[Start of Attachment]

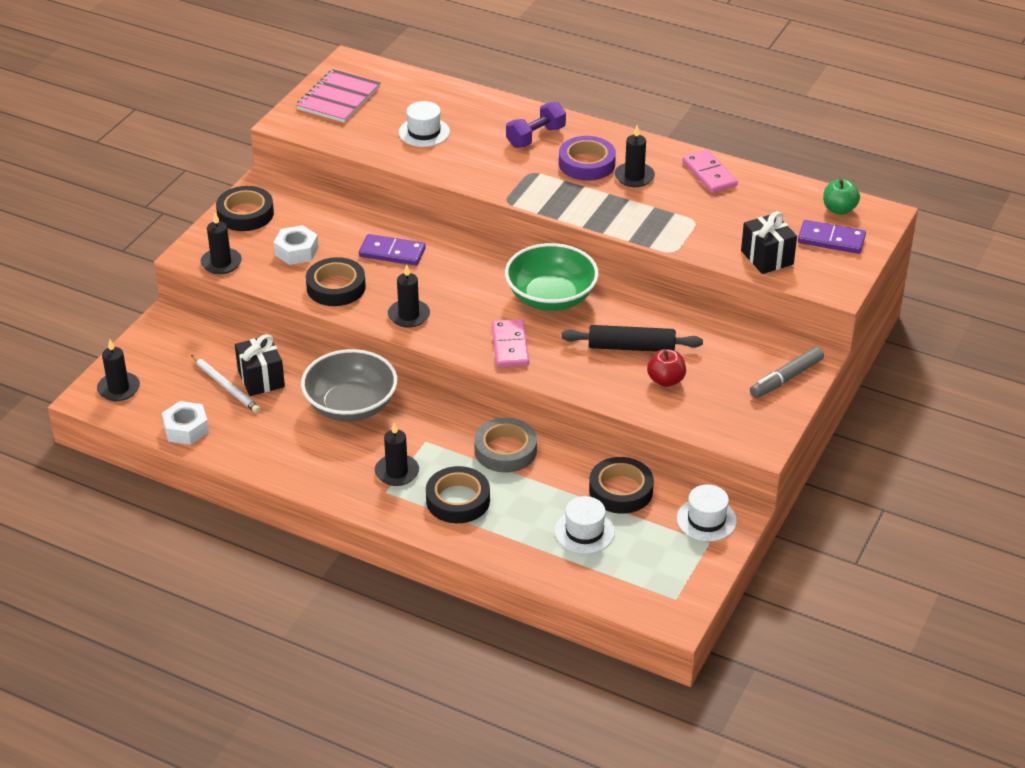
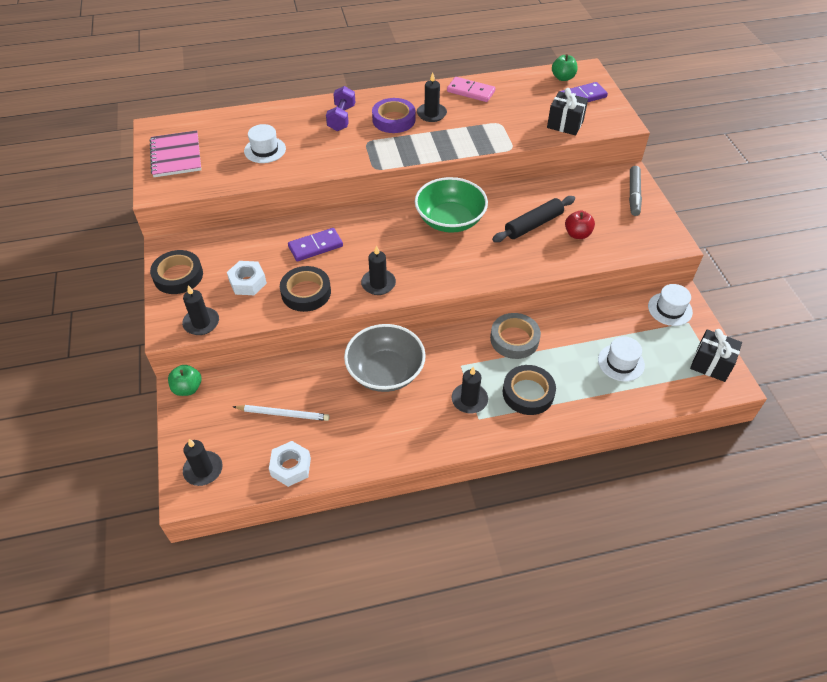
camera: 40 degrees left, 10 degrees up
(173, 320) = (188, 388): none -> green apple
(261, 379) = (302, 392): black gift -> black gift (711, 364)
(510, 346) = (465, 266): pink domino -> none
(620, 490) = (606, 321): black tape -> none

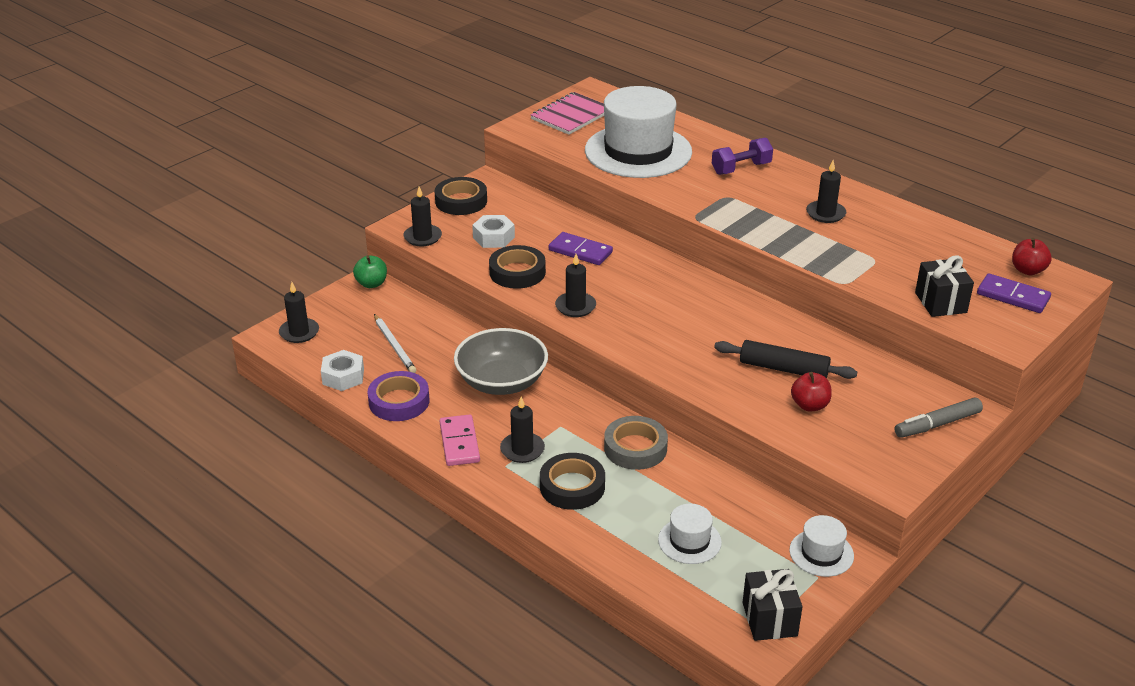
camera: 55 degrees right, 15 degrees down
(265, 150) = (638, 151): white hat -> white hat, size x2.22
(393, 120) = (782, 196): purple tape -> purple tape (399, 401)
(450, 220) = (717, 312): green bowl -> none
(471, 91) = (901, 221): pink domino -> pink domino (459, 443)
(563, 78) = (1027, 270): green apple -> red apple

[End of Attachment]
[Start of Attachment]

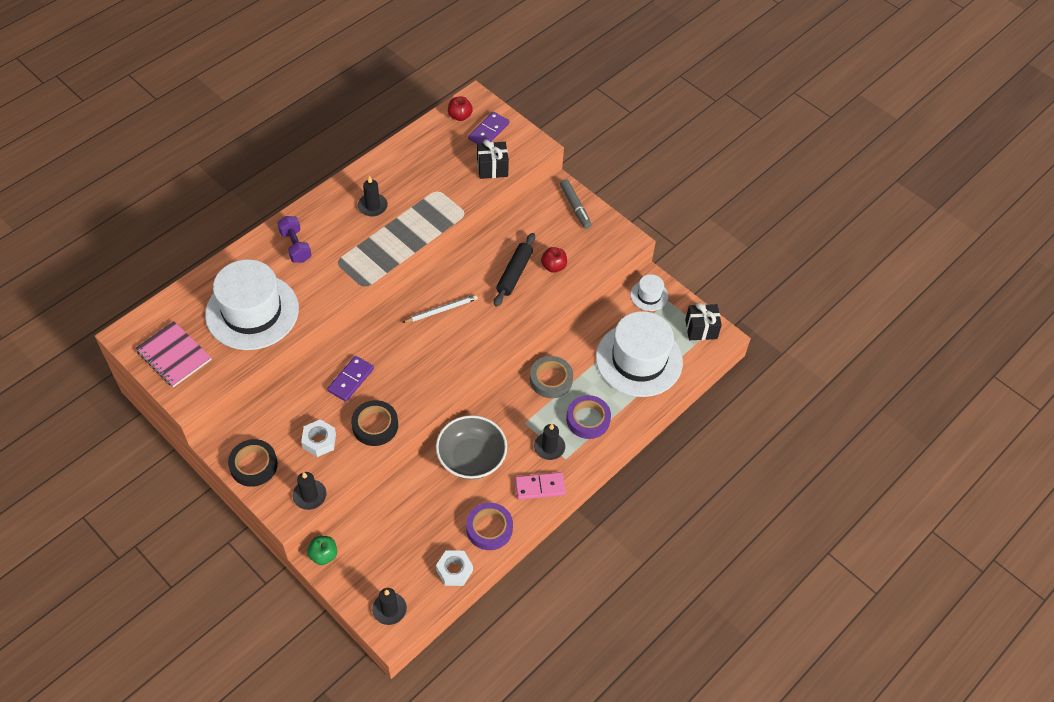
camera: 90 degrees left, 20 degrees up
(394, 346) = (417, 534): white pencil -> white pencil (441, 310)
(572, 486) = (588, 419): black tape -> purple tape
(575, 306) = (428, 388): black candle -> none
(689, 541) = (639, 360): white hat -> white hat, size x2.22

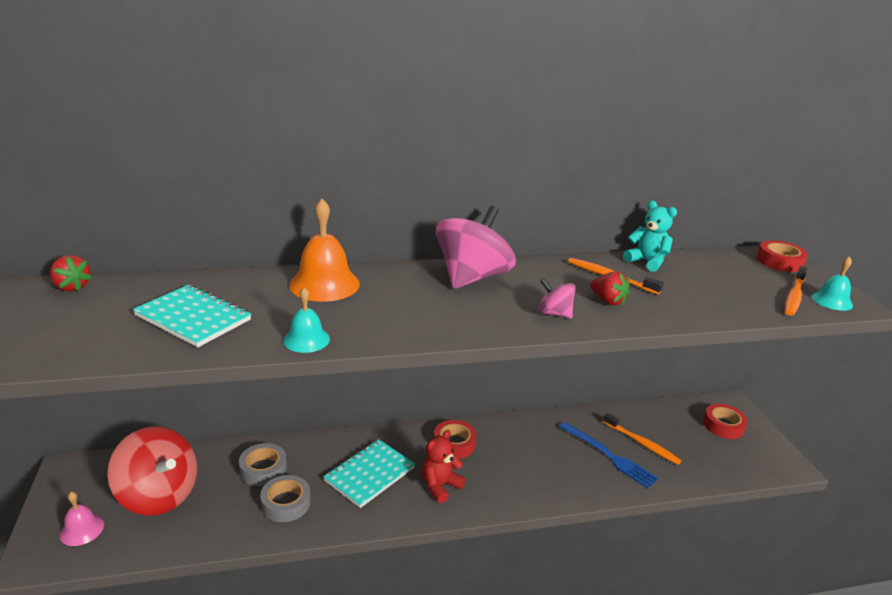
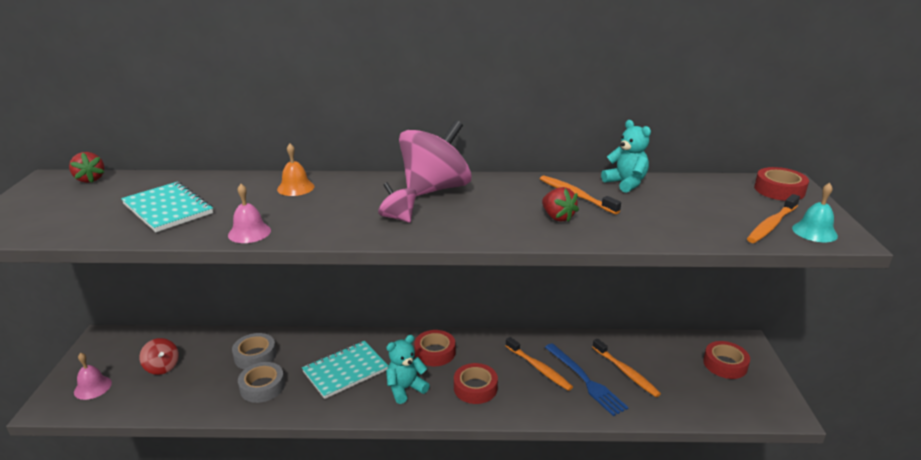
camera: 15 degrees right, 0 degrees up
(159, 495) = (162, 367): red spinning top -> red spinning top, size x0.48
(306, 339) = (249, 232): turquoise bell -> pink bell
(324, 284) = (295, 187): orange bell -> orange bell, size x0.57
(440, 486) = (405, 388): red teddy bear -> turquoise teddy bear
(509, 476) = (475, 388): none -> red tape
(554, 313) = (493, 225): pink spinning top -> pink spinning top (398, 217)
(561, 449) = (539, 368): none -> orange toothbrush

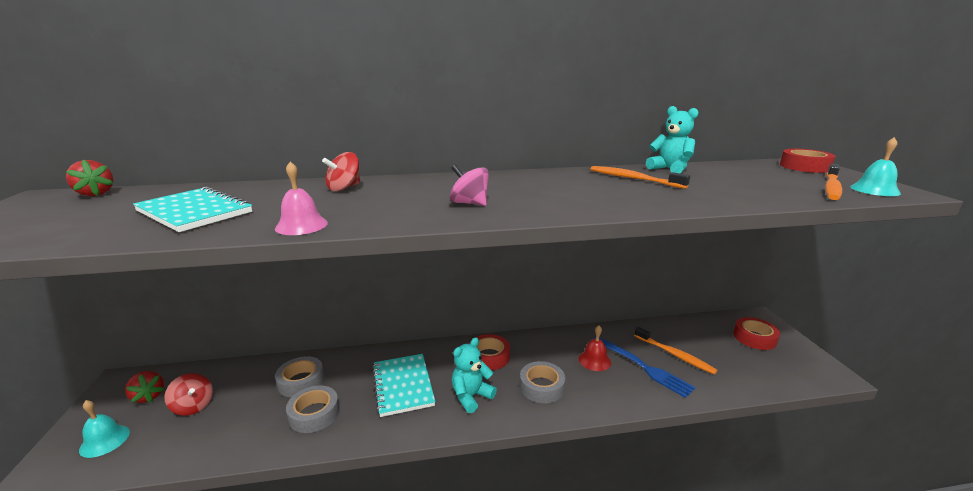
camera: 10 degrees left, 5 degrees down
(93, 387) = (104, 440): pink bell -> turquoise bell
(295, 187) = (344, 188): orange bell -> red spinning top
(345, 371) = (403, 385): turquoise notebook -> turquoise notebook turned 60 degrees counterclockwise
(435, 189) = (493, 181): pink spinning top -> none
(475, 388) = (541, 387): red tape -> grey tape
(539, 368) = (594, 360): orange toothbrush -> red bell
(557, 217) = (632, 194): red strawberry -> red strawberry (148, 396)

[End of Attachment]

Task to carry out: Go through the preceding material and copy each line that has the word "camera".

Response:
camera: 40 degrees left, 10 degrees up
camera: 55 degrees right, 15 degrees down
camera: 90 degrees left, 20 degrees up
camera: 15 degrees right, 0 degrees up
camera: 10 degrees left, 5 degrees down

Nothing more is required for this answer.